**DATA PROVIDED**.
BEGIN

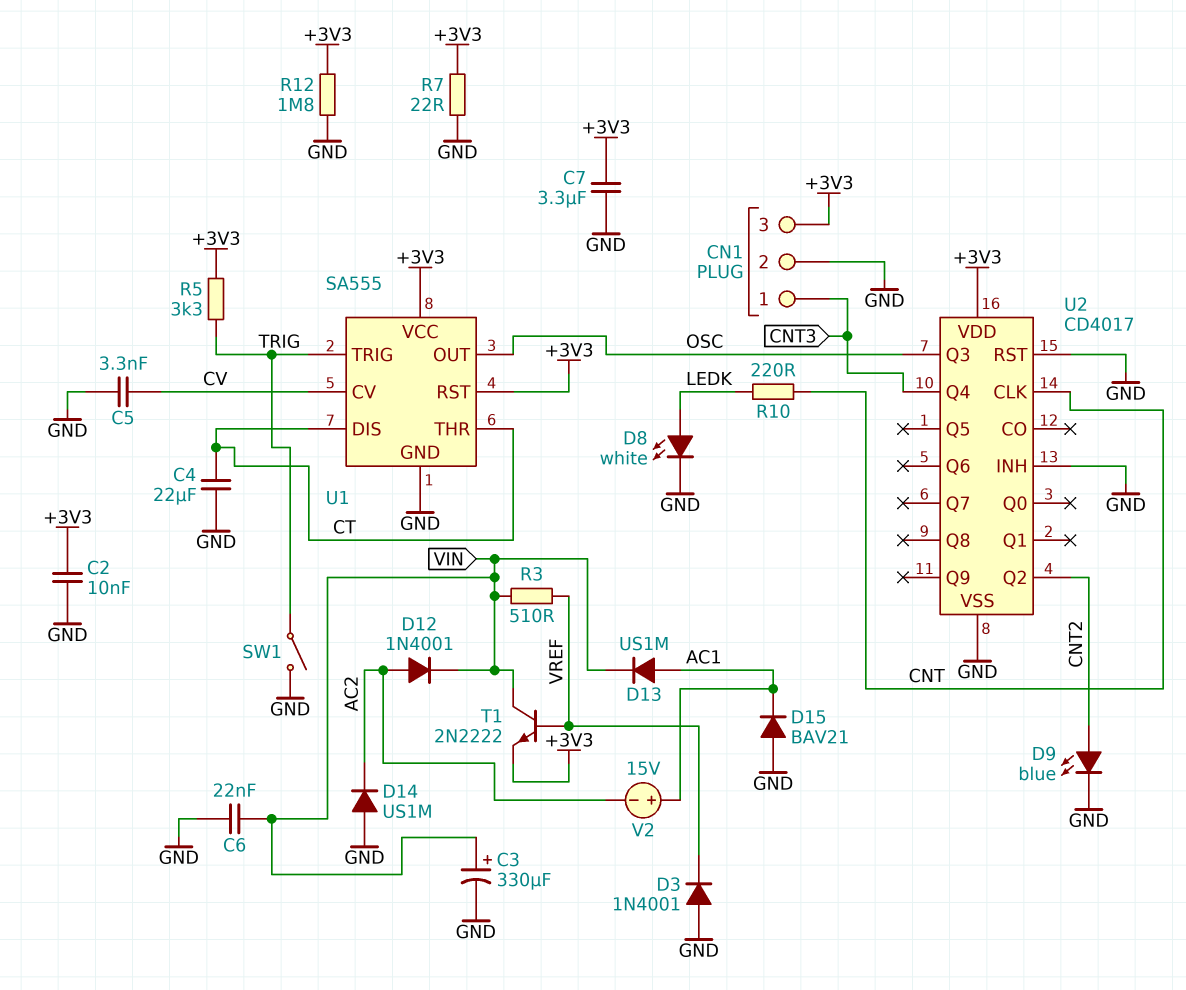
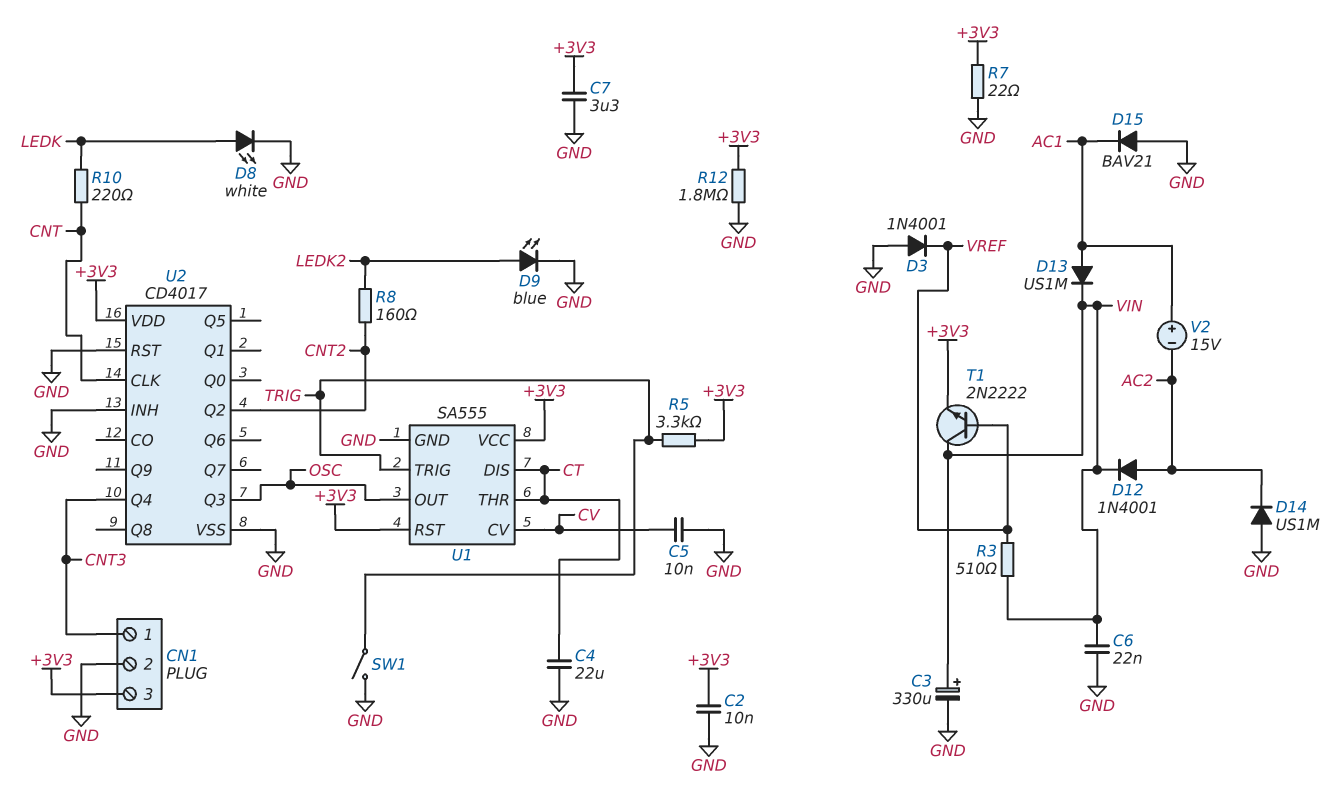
C5: 3.3nF (CV, GND) -> 10nF (CV, GND)
D9: LED blue (A CNT2, K GND) -> LED blue (A LEDK2, K GND)
R8: none -> 160 (CNT2, LEDK2)

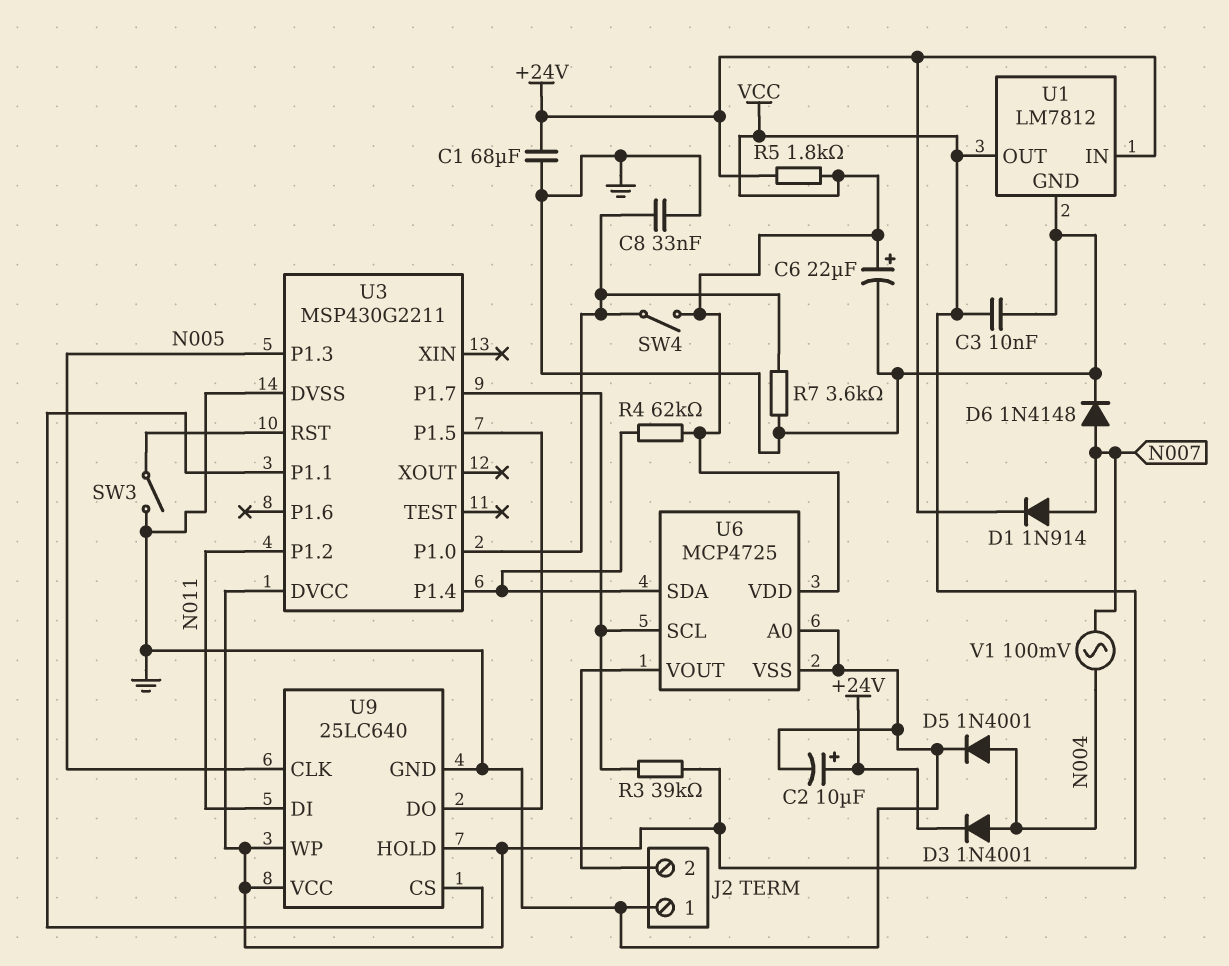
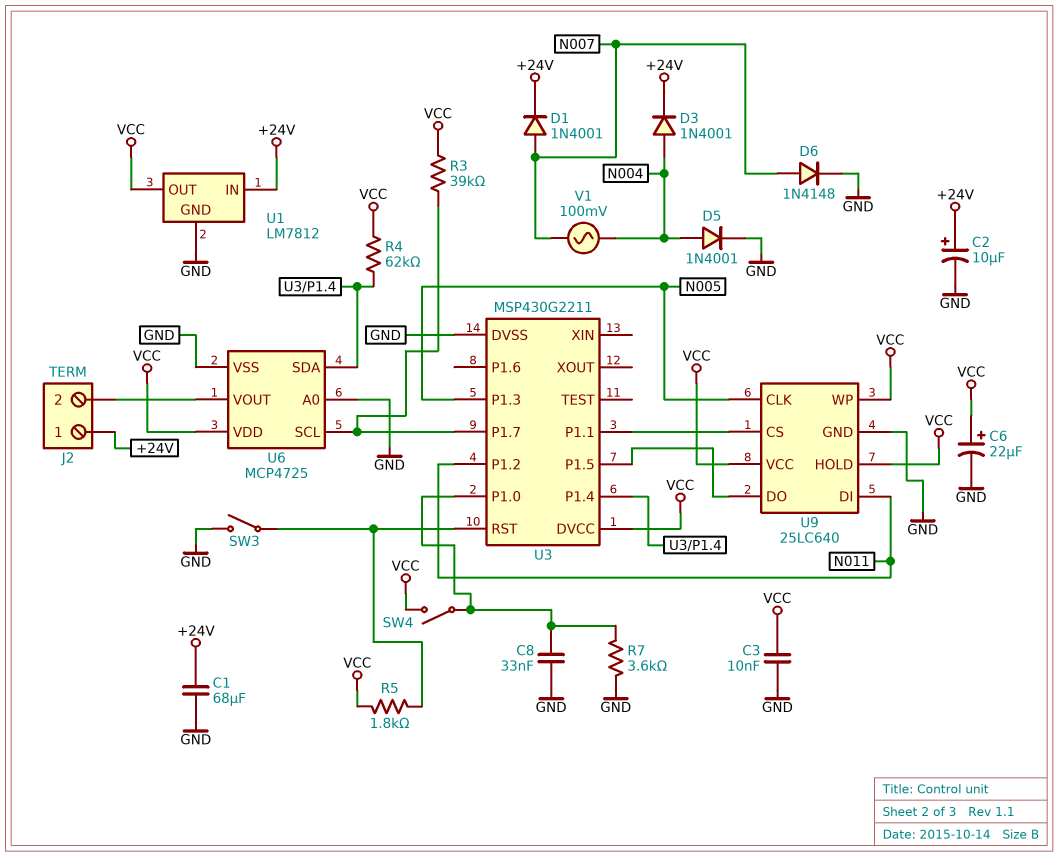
D1: diode 1N914 (A N007, K +24V) -> diode 1N4001 (A N007, K +24V)
J2 pin 1: GND -> +24V
R5: 1.8k (+24V, VCC) -> 1.8k (U3/RST, VCC)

END

**WHAT IS NEEDED**. Your task is a word-for-word transcription of the entries, leaving out all pictures.

**TASK RESPONSE**.
C5: 3.3nF (CV, GND) -> 10nF (CV, GND)
D9: LED blue (A CNT2, K GND) -> LED blue (A LEDK2, K GND)
R8: none -> 160 (CNT2, LEDK2)

D1: diode 1N914 (A N007, K +24V) -> diode 1N4001 (A N007, K +24V)
J2 pin 1: GND -> +24V
R5: 1.8k (+24V, VCC) -> 1.8k (U3/RST, VCC)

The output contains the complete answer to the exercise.